• _Written problem_
In the material below, copy out the lines starting at the one containing "purple diamond: rotated 20 degrees clockwise" and ending at the one containing "pink triangle: moved 4 px left, 2 px down", both included. Leave out the pictures.

• _Excerpted records_

*-*-*

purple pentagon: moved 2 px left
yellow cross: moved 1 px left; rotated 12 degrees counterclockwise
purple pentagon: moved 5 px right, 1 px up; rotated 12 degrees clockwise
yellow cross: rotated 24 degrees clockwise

*-*-*

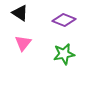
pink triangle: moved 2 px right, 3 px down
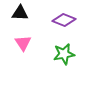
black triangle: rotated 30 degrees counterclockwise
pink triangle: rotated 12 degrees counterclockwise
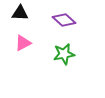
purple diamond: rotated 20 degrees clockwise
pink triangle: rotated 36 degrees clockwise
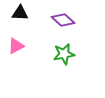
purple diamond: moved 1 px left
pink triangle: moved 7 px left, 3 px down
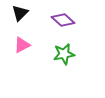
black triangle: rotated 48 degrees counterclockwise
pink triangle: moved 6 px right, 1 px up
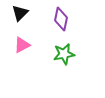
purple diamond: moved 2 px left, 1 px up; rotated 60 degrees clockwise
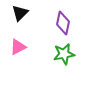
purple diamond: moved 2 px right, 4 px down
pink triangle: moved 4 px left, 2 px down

*-*-*

• _Solution_
purple diamond: rotated 20 degrees clockwise
pink triangle: rotated 36 degrees clockwise
purple diamond: moved 1 px left
pink triangle: moved 7 px left, 3 px down
black triangle: rotated 48 degrees counterclockwise
pink triangle: moved 6 px right, 1 px up
purple diamond: moved 2 px left, 1 px up; rotated 60 degrees clockwise
purple diamond: moved 2 px right, 4 px down
pink triangle: moved 4 px left, 2 px down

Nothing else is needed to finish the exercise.